Required work >>
In the entries below, find the line with "IC1 pin PB0: SCL -> SDA" and the line with "SW1: button (IC1/RST, VDD) -> none". Return those two lines and all lines between them, exactly.

Provided material >>
[Start of section]

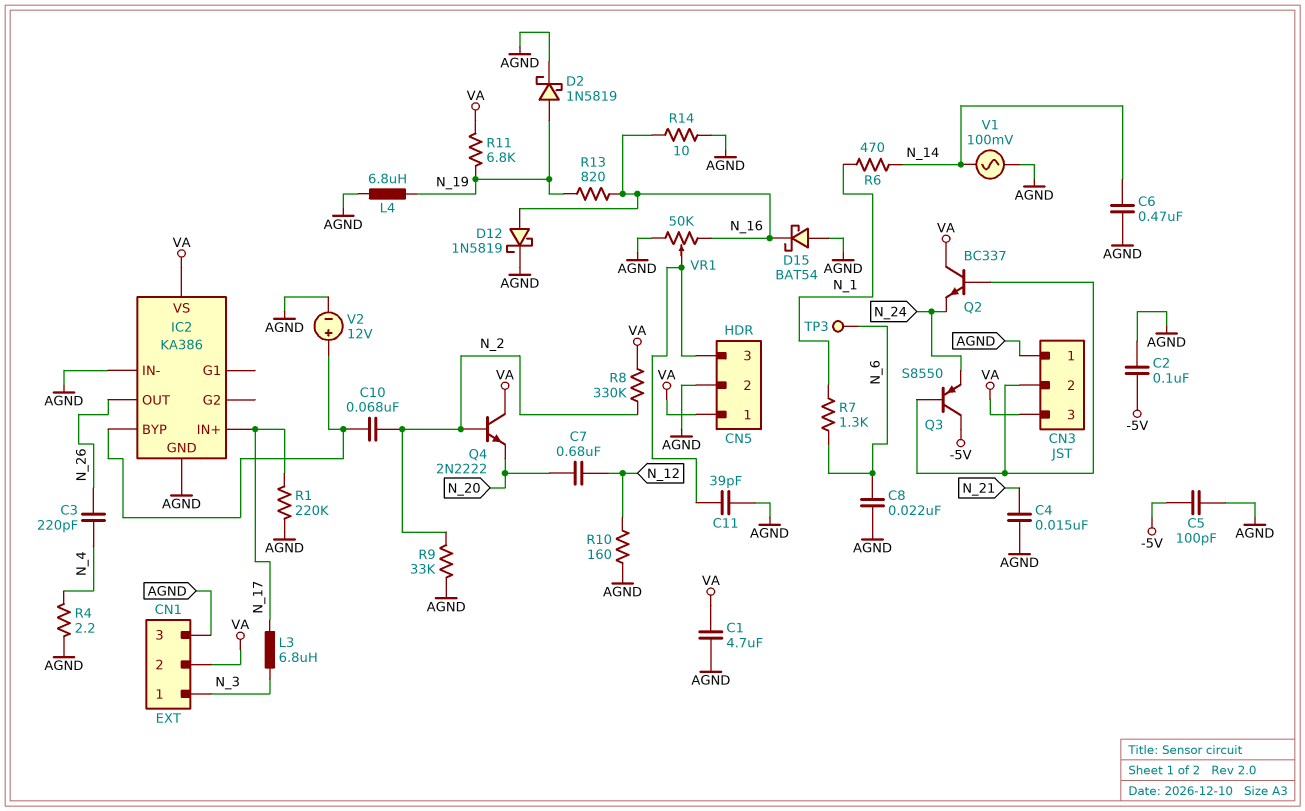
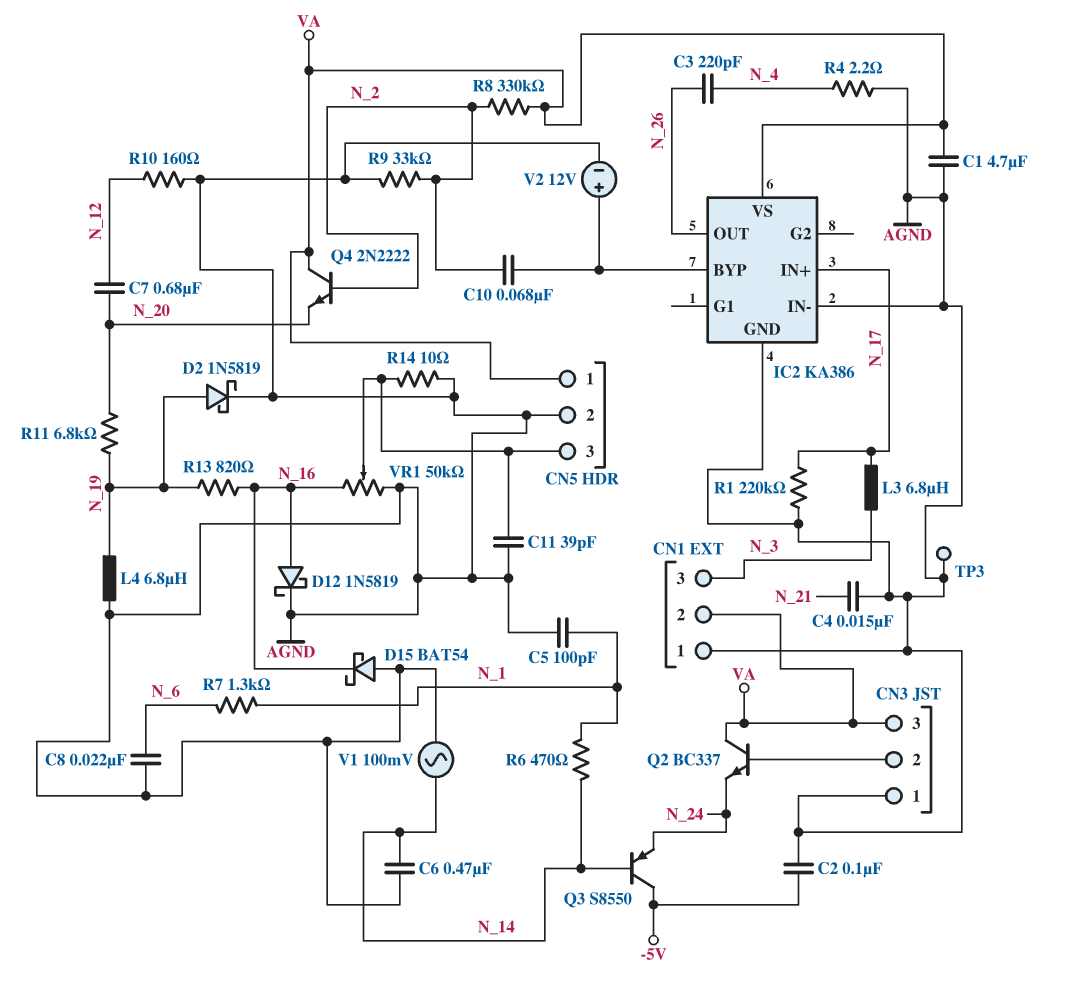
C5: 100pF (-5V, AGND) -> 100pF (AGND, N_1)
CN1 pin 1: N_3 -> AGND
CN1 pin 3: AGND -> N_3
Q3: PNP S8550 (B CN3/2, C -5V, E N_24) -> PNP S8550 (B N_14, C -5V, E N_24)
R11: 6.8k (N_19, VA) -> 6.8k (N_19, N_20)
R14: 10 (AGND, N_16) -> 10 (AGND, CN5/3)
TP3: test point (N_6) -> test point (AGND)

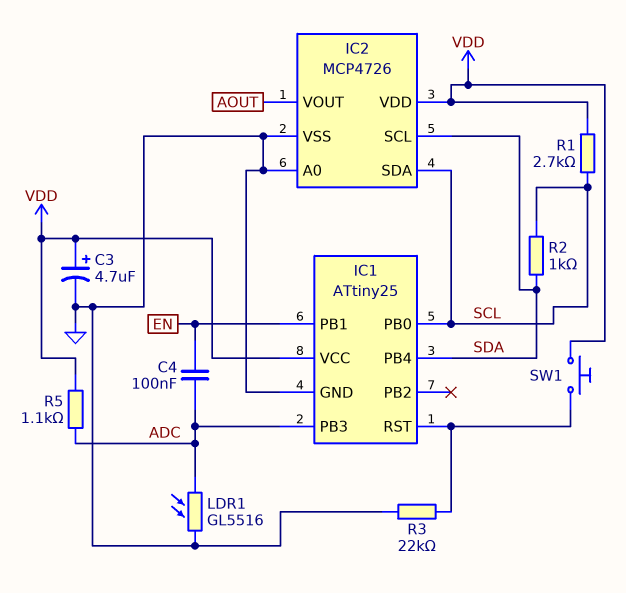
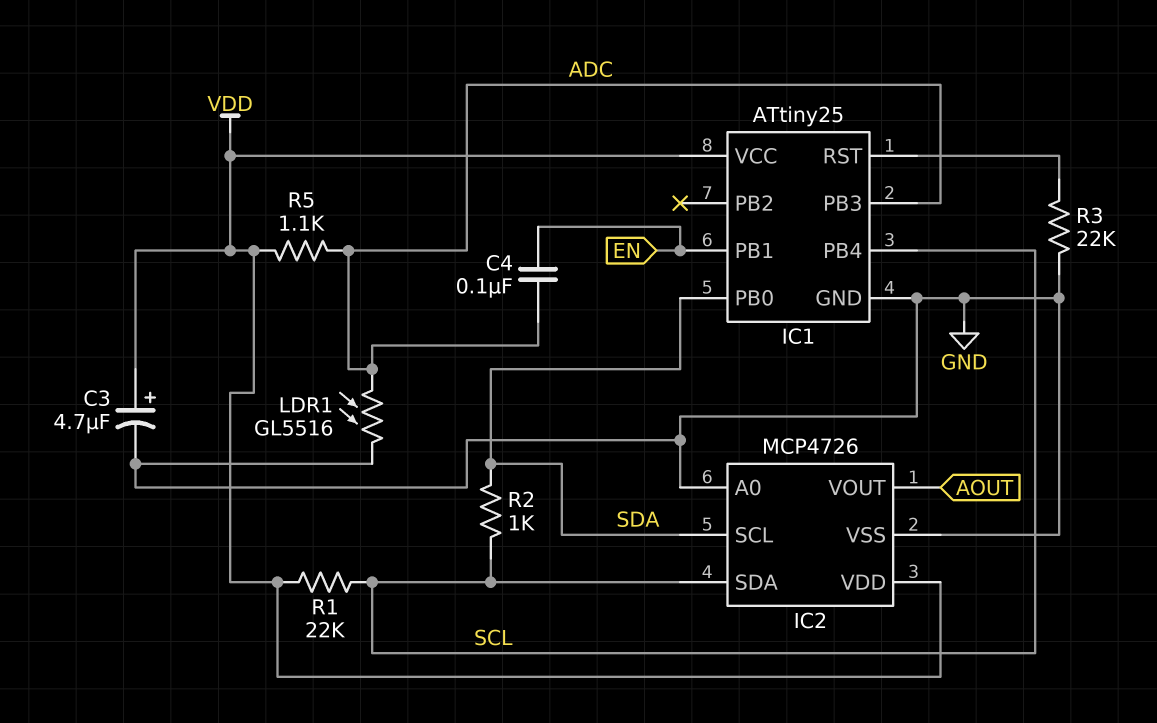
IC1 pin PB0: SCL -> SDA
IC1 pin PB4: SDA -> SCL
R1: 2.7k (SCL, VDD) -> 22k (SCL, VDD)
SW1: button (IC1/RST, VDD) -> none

[End of section]
[Start of section]

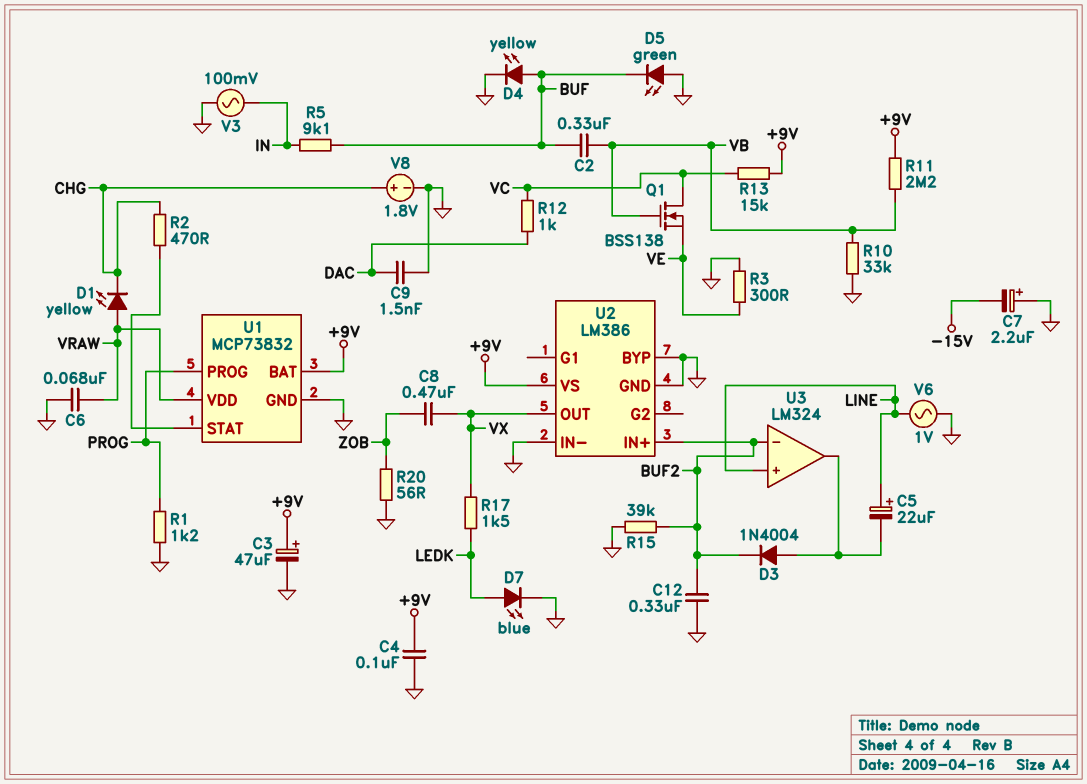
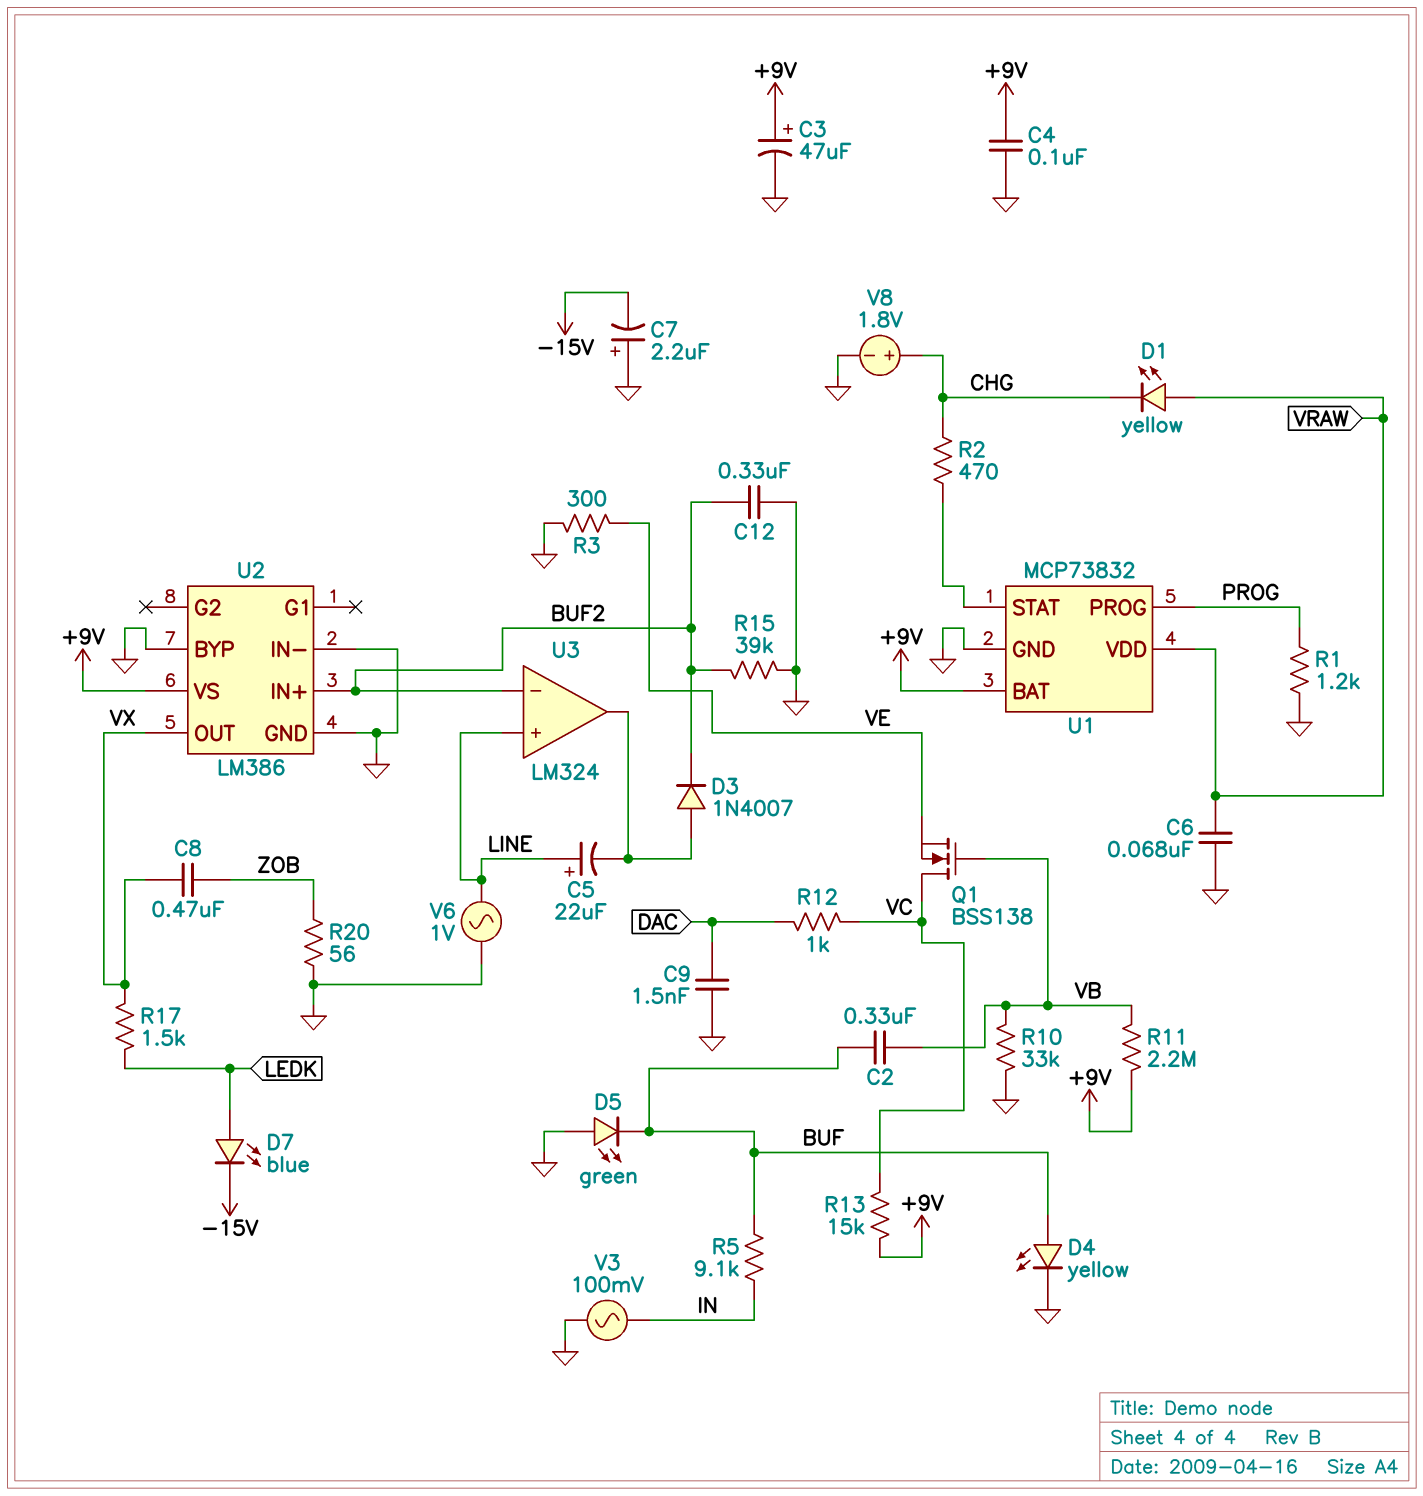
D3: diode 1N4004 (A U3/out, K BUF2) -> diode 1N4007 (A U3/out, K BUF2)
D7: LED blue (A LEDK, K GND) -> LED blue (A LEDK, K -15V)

[End of section]

Response to this exercise >>
IC1 pin PB0: SCL -> SDA
IC1 pin PB4: SDA -> SCL
R1: 2.7k (SCL, VDD) -> 22k (SCL, VDD)
SW1: button (IC1/RST, VDD) -> none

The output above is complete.